§ Task objective: Leave the pictures aside and give back every entry below word for word.

§ Task input:
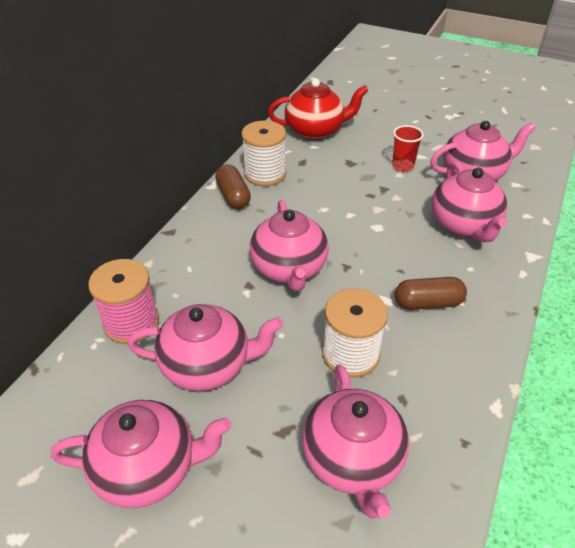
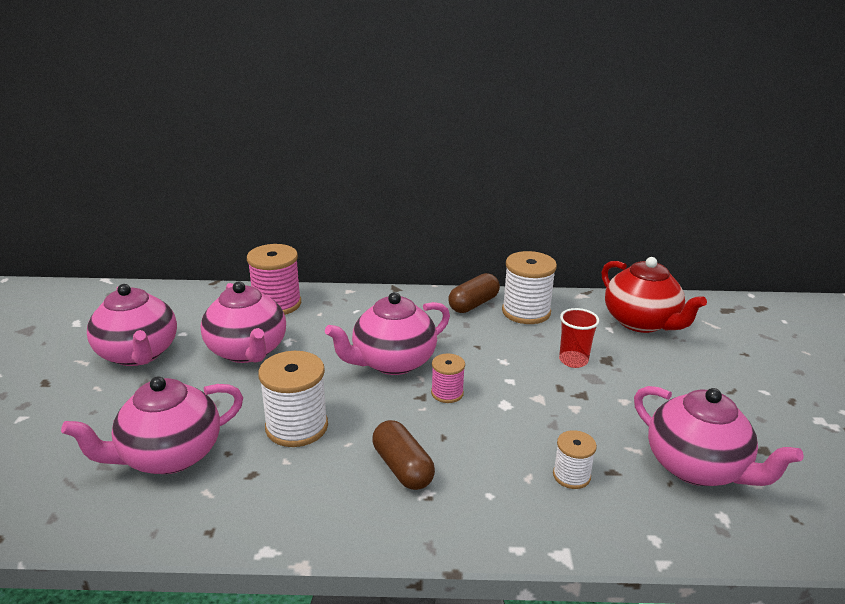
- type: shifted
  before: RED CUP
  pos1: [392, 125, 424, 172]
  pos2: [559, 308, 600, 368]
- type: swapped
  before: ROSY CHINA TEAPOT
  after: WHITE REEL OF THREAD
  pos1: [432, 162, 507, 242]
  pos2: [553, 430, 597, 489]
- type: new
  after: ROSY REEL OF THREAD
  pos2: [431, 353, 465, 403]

§ Problem solution:
- type: shifted
  before: RED CUP
  pos1: [392, 125, 424, 172]
  pos2: [559, 308, 600, 368]
- type: swapped
  before: ROSY CHINA TEAPOT
  after: WHITE REEL OF THREAD
  pos1: [432, 162, 507, 242]
  pos2: [553, 430, 597, 489]
- type: new
  after: ROSY REEL OF THREAD
  pos2: [431, 353, 465, 403]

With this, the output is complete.